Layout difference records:

• • •

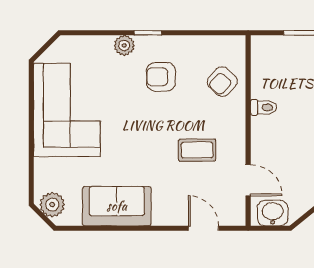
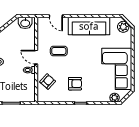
plant: (124, 45) -> (115, 98), moved
door: (248, 180) -> (36, 57), moved
sofa: (117, 206) -> (89, 26), width x1.36

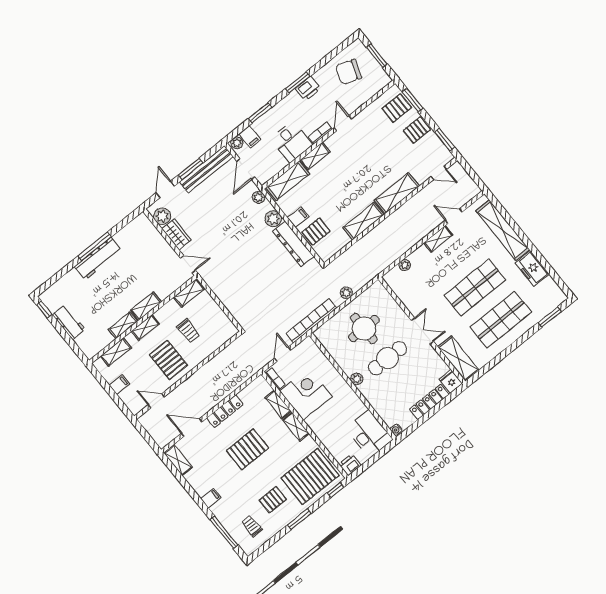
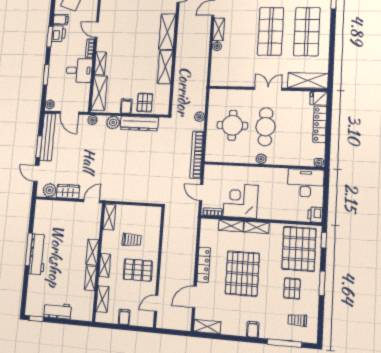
filing cabinet: (250, 137) -> (61, 19), moved
plant: (405, 265) -> (217, 46), moved
pallet: (248, 449) -> (242, 274), width x1.37, depth x1.41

• • •

## TASK DESCRIPTION:
Skipping any pictures, copy the entries exactly as they appear.

## WRITTEN SOLUTION:
plant: (124, 45) -> (115, 98), moved
door: (248, 180) -> (36, 57), moved
sofa: (117, 206) -> (89, 26), width x1.36

filing cabinet: (250, 137) -> (61, 19), moved
plant: (405, 265) -> (217, 46), moved
pallet: (248, 449) -> (242, 274), width x1.37, depth x1.41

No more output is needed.